Activity: Each line below either holds the string "unclassified" or doesn't. Count those that do and give only the number.

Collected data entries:
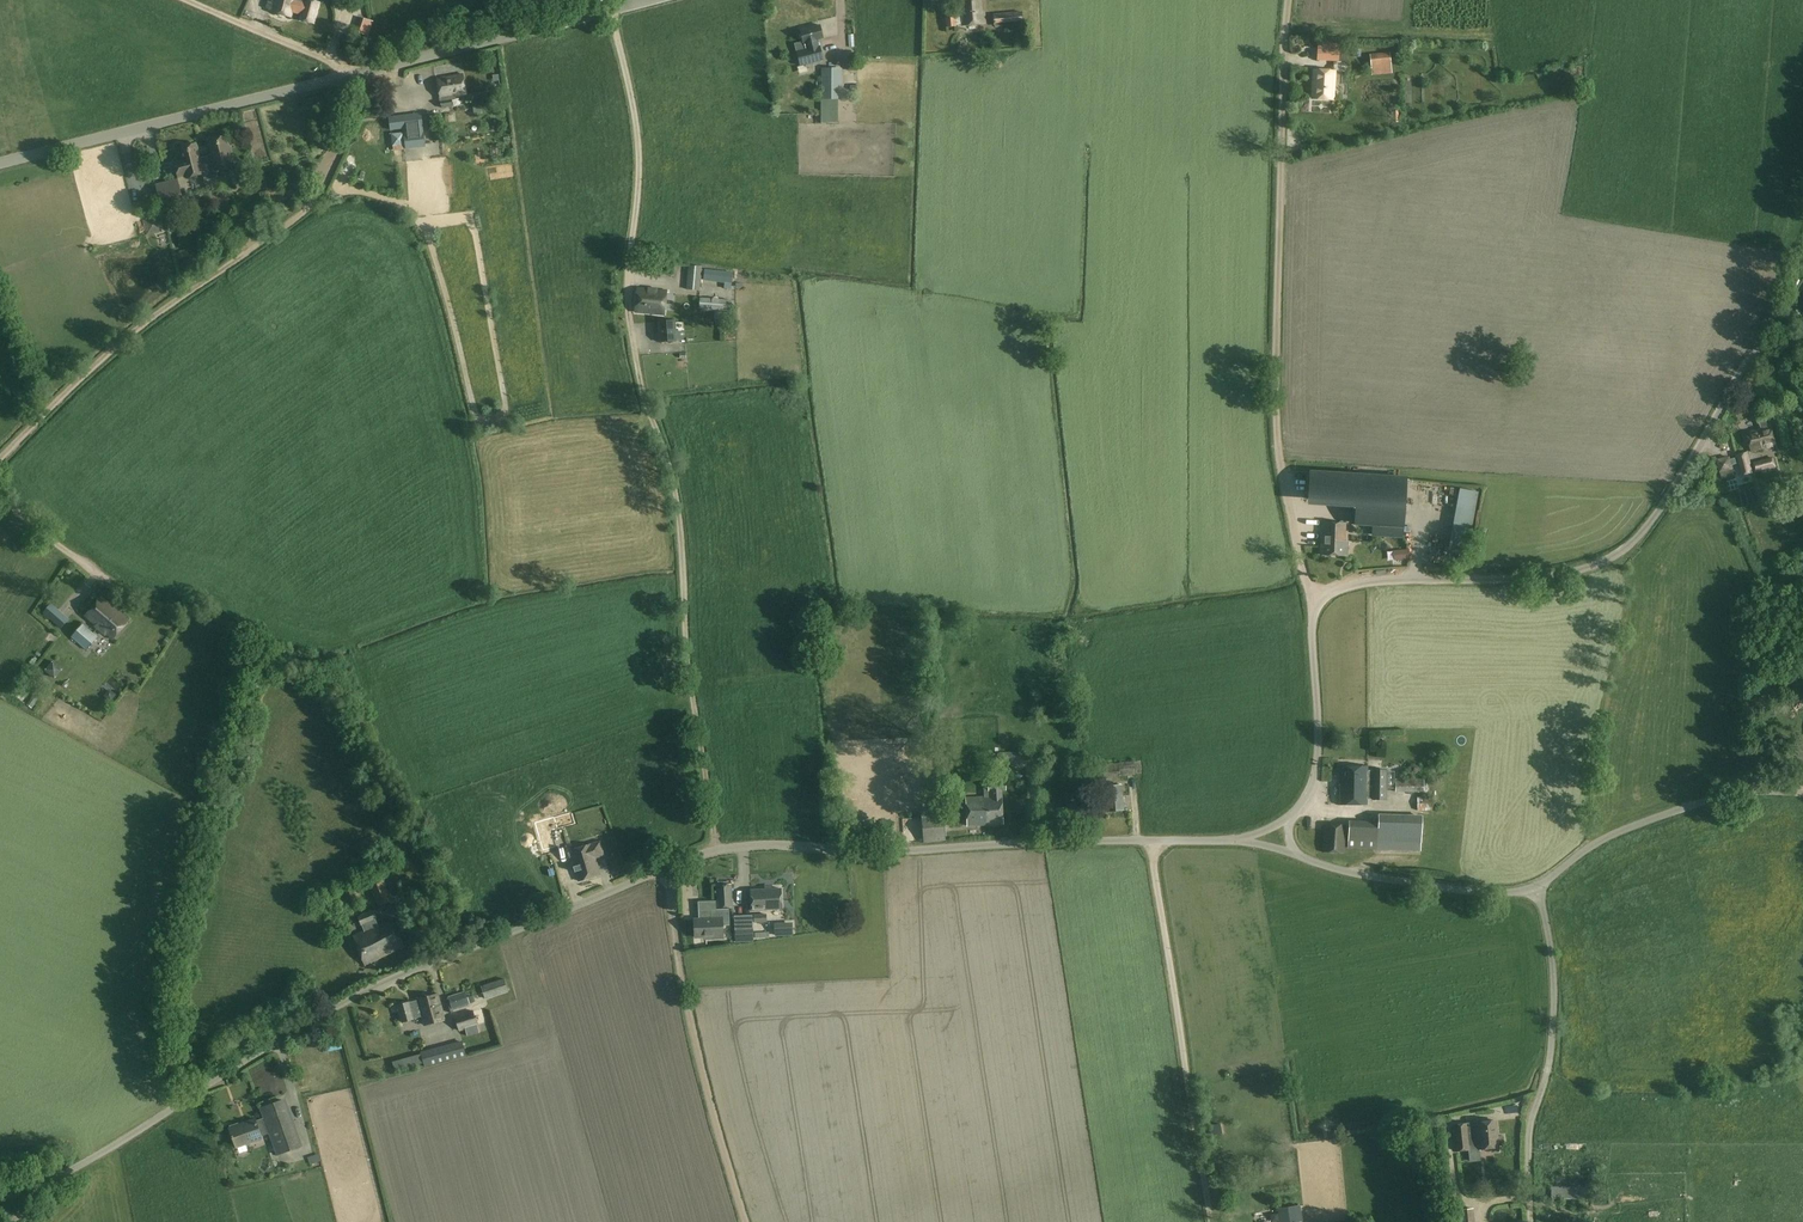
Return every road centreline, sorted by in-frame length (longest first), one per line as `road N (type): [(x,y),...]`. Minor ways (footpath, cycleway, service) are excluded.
road 1 (unclassified): [(51,1180),(351,1000),(695,856),(768,846),(901,851),(1241,840)]
road 2 (track): [(717,851),(685,643),(677,499),(631,332),(638,139),(610,10)]
road 3 (track): [(181,1102),(163,1004),(238,665),(236,641),(222,626),(90,568),(0,495)]
road 4 (unclassified): [(0,164),(647,0)]
road 5 (unclassified): [(1316,605),(1283,498),(1274,434),(1286,0)]
road 6 (unclassified): [(1316,605),(1369,582),(1550,577),(1618,555),(1677,486),(1749,360),(1802,335)]
road 7 (track): [(369,72),(355,123),(312,201),(154,316),(0,460)]
road 8 (unclassified): [(1291,855),(1508,895),(1626,827),(1683,806),(1747,791),(1802,791)]
road 9 (track): [(1148,842),(1211,1221)]
road 10 (track): [(744,1221),(680,974),(668,867)]
road 11 (track): [(1531,1221),(1528,1125),(1546,1073),(1554,996),(1545,913),(1533,886)]
road 12 (unclassified): [(1289,823),(1311,793),(1320,758),(1316,605)]
road 13 (track): [(351,76),(185,0)]

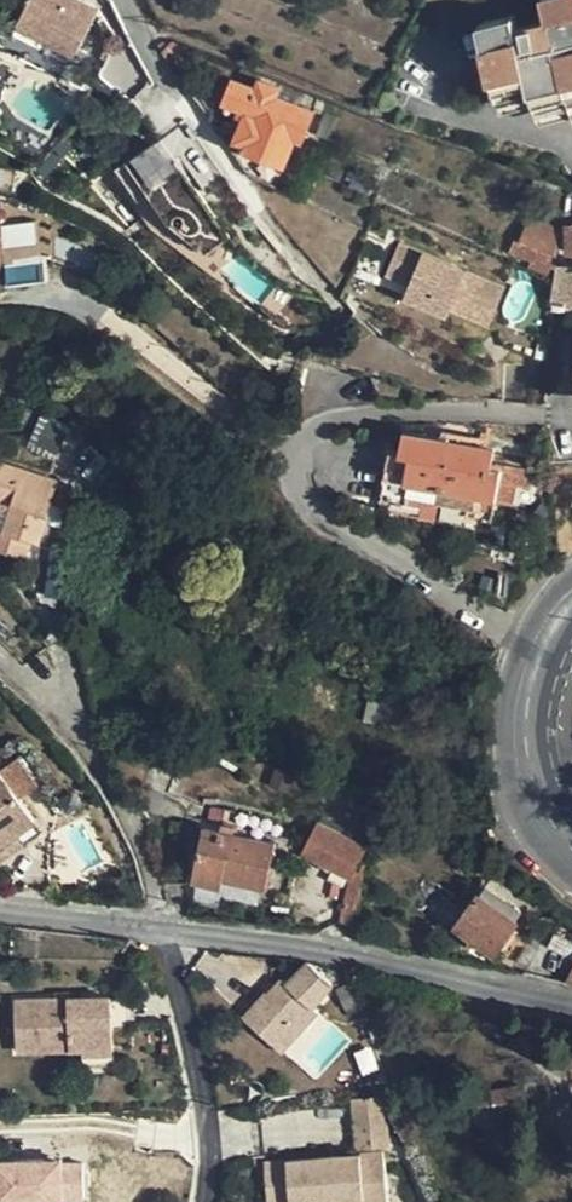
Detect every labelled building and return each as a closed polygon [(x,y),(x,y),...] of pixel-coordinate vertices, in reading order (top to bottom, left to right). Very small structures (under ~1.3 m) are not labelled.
[(47,42),(74,57),(96,13),(71,0),(33,0),(19,28),(47,42)] [(549,20),(517,28),(514,16),(479,24),(499,102),(532,93),(535,105),(536,112),(570,104),(569,100),(571,99),(571,0),(545,0),(549,20)] [(43,48),(47,42),(19,28),(16,34),(43,48)] [(225,103),(239,108),(247,111),(244,119),(236,139),(244,144),(243,148),(285,164),(295,140),(302,142),(314,111),(277,97),(280,88),(258,80),(255,88),(233,80),(225,103)] [(501,113),(535,105),(532,93),(499,102),(501,113)] [(571,115),(571,113),(570,104),(536,112),(539,124),(571,115)] [(235,116),(244,119),(247,111),(239,108),(235,116)] [(225,227),(160,139),(118,172),(140,202),(148,197),(158,211),(178,198),(208,240),(225,227)] [(231,235),(225,227),(208,240),(178,198),(158,211),(167,224),(208,252),(231,235)] [(559,232),(560,229),(529,218),(520,240),(515,238),(509,252),(532,261),(538,248),(556,255),(559,232)] [(399,243),(386,275),(409,285),(453,302),(471,310),(469,316),(490,324),(505,288),(399,243)] [(548,275),(556,255),(538,248),(532,261),(529,267),(548,275)] [(552,298),(571,301),(571,265),(555,263),(552,291),(552,298)] [(453,302),(409,285),(406,294),(448,312),(450,308),(453,302)] [(540,310),(509,296),(502,314),(532,327),(540,310)] [(471,310),(453,302),(450,308),(469,316),(471,310)] [(42,417),(41,418),(34,437),(28,450),(55,461),(68,429),(68,427),(42,417)] [(435,520),(439,502),(469,507),(467,515),(493,520),(496,502),(513,504),(517,486),(529,488),(531,471),(491,465),(494,448),(406,432),(401,454),(390,453),(381,500),(421,508),(419,516),(435,520)] [(12,509),(3,536),(0,535),(0,553),(26,561),(30,543),(38,545),(58,484),(0,466),(0,505),(12,509)] [(3,536),(12,509),(0,505),(0,535),(3,536)] [(366,722),(396,727),(401,707),(370,699),(366,722)] [(25,845),(19,836),(37,822),(22,800),(39,787),(18,758),(0,771),(0,862),(25,845)] [(350,878),(367,846),(320,823),(304,854),(350,878)] [(267,887),(276,844),(207,829),(195,881),(221,888),(224,878),(267,887)] [(523,909),(489,885),(459,927),(496,954),(517,923),(515,920),(523,909)] [(314,1005),(335,980),(310,959),(289,979),(283,976),(269,991),(297,1017),(311,1003),(314,1005)] [(295,1016),(269,991),(267,988),(244,1013),(272,1039),(295,1016)] [(116,1048),(113,996),(16,999),(19,1052),(116,1048)] [(314,1005),(311,1003),(297,1017),(304,1024),(318,1009),(314,1005)] [(540,1083),(524,1085),(529,1103),(544,1099),(546,1094),(545,1088),(543,1084),(540,1083)] [(276,1154),(278,1198),(347,1195),(347,1201),(398,1201),(395,1147),(276,1154)] [(81,1160),(0,1162),(0,1201),(82,1201),(81,1160)]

Result of this exercise: 6